__What to work on__
Extract every line below and reproduce each one character for character.

__Target position records__
--- begin ---
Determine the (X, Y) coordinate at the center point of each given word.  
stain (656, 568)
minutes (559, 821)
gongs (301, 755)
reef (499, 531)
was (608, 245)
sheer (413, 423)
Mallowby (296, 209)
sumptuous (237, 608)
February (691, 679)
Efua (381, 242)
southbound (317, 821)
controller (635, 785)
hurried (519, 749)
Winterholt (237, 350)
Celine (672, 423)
--- end ---
__Finished task__
Determine the (X, Y) coordinate at the center point of each given word.  
stain (656, 568)
minutes (559, 821)
gongs (301, 755)
reef (499, 531)
was (608, 245)
sheer (413, 423)
Mallowby (296, 209)
sumptuous (237, 608)
February (691, 679)
Efua (381, 242)
southbound (317, 821)
controller (635, 785)
hurried (519, 749)
Winterholt (237, 350)
Celine (672, 423)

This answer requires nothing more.